» YOUR INSTRUCTIONS
Copy out every line of the material below word for word, leaving out the pictures.

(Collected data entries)
++++++++
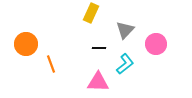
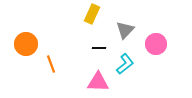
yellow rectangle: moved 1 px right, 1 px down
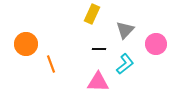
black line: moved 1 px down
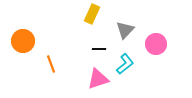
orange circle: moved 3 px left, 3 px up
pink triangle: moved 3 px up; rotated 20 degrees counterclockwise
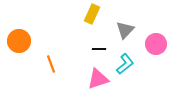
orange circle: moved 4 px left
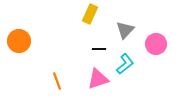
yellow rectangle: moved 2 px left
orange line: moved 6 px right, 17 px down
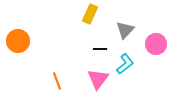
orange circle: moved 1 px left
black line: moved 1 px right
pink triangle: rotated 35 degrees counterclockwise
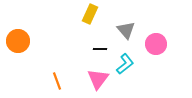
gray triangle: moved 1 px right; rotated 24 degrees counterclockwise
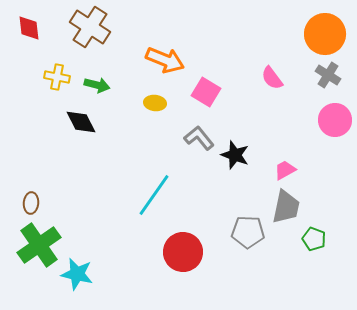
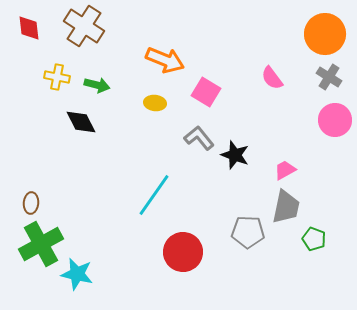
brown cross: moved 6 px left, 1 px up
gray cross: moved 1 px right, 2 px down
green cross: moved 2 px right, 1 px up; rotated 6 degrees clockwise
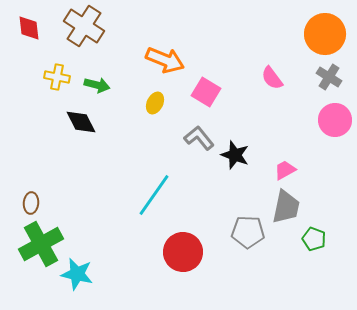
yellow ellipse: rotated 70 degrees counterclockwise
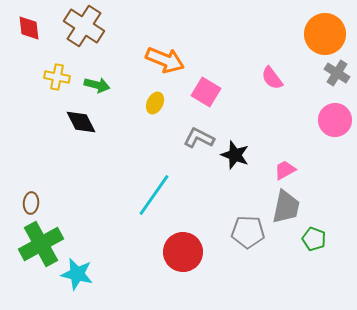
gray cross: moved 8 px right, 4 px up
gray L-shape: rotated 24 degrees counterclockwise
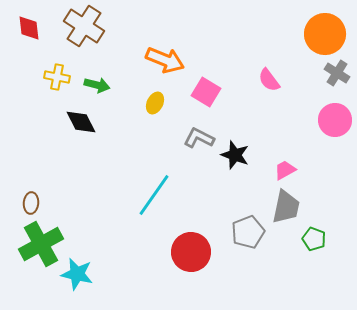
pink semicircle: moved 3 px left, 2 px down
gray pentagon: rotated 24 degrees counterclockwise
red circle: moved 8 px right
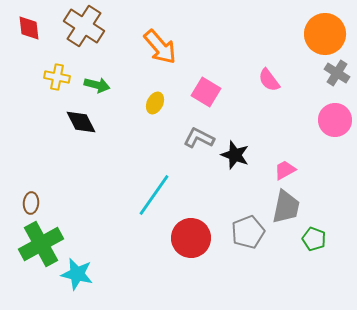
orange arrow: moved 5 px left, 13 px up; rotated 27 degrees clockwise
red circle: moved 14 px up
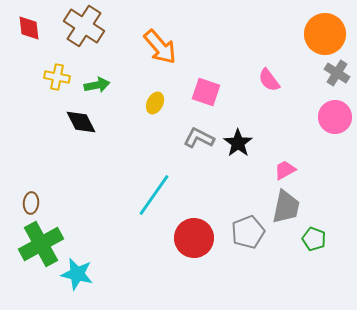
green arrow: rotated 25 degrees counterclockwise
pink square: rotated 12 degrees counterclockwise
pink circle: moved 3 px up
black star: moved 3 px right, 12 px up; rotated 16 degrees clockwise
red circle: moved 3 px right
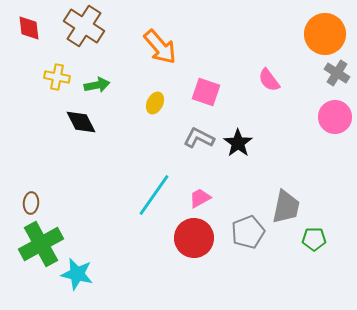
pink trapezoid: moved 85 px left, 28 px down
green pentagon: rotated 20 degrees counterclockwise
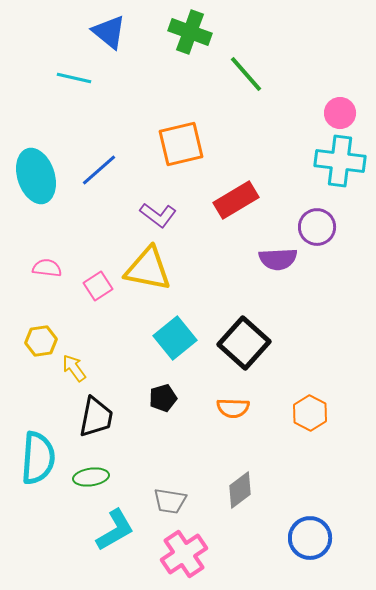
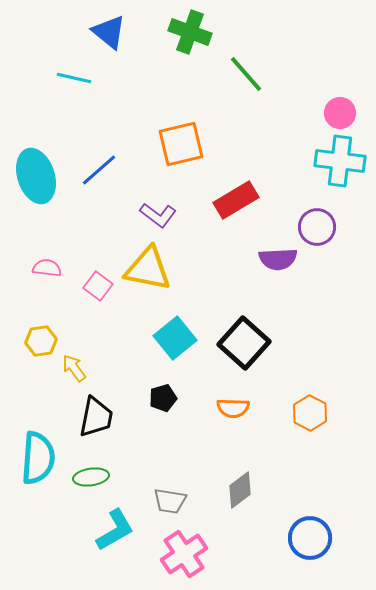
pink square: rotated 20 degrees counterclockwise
++++++++
» PROBLEM SOLUTION
yellow rectangle: moved 1 px right, 1 px down
black line: moved 1 px down
orange circle: moved 3 px left, 3 px up
pink triangle: moved 3 px up; rotated 20 degrees counterclockwise
orange circle: moved 4 px left
yellow rectangle: moved 2 px left
orange line: moved 6 px right, 17 px down
orange circle: moved 1 px left
black line: moved 1 px right
pink triangle: rotated 35 degrees counterclockwise
gray triangle: moved 1 px right; rotated 24 degrees counterclockwise
brown cross: moved 6 px left, 1 px up
gray cross: moved 1 px right, 2 px down
green cross: moved 2 px right, 1 px up; rotated 6 degrees clockwise
yellow ellipse: rotated 70 degrees counterclockwise
gray cross: moved 8 px right, 4 px up
gray L-shape: rotated 24 degrees counterclockwise
pink semicircle: moved 3 px left, 2 px down
gray pentagon: rotated 24 degrees counterclockwise
red circle: moved 8 px right
orange arrow: moved 5 px left, 13 px up; rotated 27 degrees clockwise
red circle: moved 14 px up
green arrow: rotated 25 degrees counterclockwise
pink square: rotated 12 degrees counterclockwise
pink circle: moved 3 px up
black star: moved 3 px right, 12 px up; rotated 16 degrees clockwise
red circle: moved 3 px right
pink trapezoid: moved 85 px left, 28 px down
green pentagon: rotated 20 degrees counterclockwise
pink square: rotated 20 degrees counterclockwise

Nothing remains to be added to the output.